Locate the line that contains "camera: 100 degrees right, 0 degrees up" in the entries below. Retype it and all following lines through the final one, character for character.
Segment Open
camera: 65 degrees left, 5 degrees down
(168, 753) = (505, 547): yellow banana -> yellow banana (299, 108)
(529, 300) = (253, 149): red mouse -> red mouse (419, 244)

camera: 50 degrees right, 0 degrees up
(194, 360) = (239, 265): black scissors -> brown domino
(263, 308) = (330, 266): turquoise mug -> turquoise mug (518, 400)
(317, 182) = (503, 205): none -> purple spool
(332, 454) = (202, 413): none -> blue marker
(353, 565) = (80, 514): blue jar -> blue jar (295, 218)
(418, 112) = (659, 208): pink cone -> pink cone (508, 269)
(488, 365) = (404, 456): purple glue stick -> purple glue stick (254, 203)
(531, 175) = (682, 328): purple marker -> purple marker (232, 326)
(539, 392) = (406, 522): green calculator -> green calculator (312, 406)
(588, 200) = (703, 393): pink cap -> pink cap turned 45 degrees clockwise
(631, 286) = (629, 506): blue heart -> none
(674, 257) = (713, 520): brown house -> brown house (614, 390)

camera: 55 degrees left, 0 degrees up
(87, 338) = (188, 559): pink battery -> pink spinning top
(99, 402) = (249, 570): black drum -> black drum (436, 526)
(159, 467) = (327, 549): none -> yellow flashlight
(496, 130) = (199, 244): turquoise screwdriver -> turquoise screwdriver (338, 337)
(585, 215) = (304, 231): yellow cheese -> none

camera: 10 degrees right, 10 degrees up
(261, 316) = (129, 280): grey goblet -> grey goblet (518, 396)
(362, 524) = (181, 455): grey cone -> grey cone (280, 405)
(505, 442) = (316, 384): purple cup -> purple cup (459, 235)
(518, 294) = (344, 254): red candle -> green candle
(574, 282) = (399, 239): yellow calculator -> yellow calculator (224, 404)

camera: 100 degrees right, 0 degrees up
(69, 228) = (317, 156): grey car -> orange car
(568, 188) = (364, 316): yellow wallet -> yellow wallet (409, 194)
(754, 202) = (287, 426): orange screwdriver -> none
Segment Closed
▶ _Answer to the exercise_
camera: 100 degrees right, 0 degrees up
(69, 228) = (317, 156): grey car -> orange car
(568, 188) = (364, 316): yellow wallet -> yellow wallet (409, 194)
(754, 202) = (287, 426): orange screwdriver -> none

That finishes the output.